> _Exercise instructions_: Begin with the line holding "(589, 331) = (805, 166): black", then print every line after it through the end of the data, exactly and with nothing added.

╭─ Material supplied

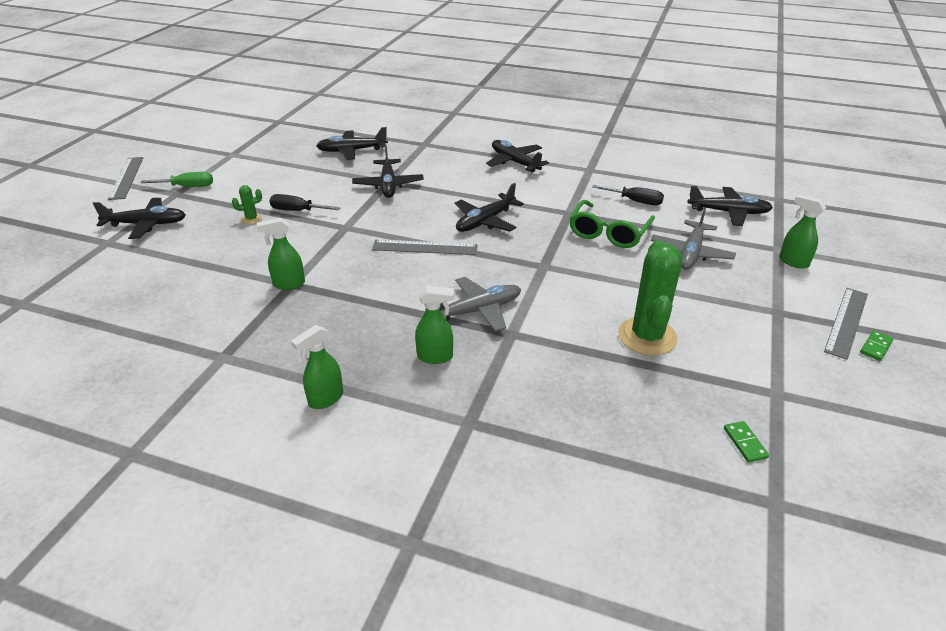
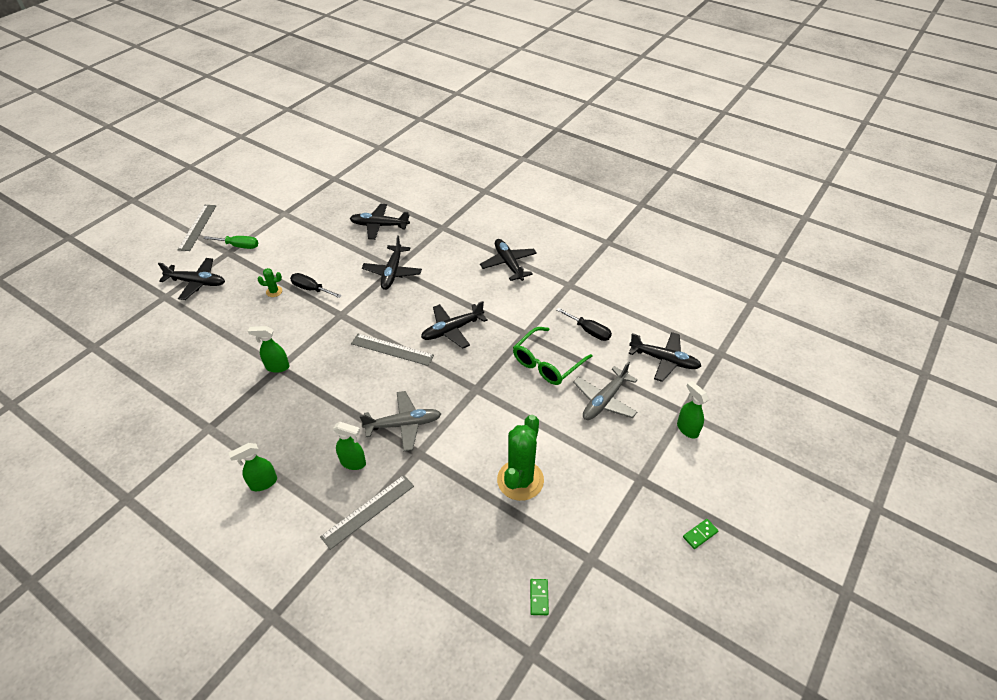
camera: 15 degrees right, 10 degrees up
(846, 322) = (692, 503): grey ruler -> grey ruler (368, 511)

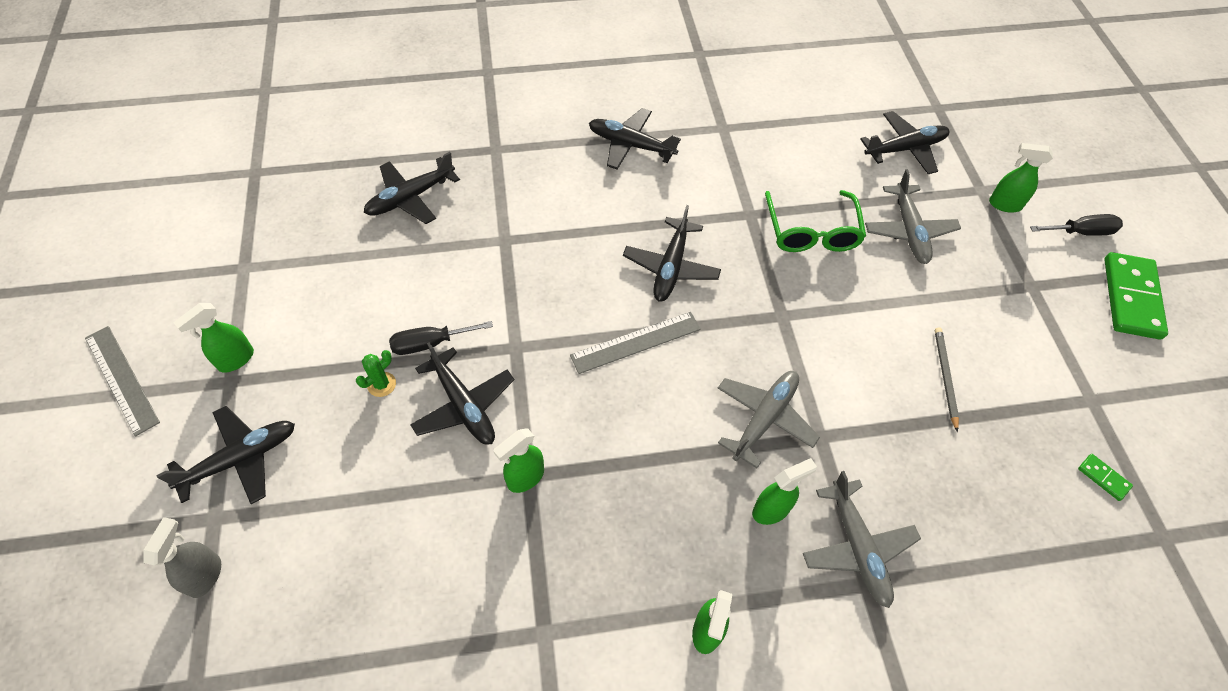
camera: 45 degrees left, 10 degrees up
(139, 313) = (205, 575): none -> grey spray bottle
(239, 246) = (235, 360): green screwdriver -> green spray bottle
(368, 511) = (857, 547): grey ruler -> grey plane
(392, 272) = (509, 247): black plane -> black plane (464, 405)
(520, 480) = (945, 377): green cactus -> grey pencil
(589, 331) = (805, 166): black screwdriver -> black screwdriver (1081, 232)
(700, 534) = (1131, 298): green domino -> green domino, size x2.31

╰─

> _Output_:
(589, 331) = (805, 166): black screwdriver -> black screwdriver (1081, 232)
(700, 534) = (1131, 298): green domino -> green domino, size x2.31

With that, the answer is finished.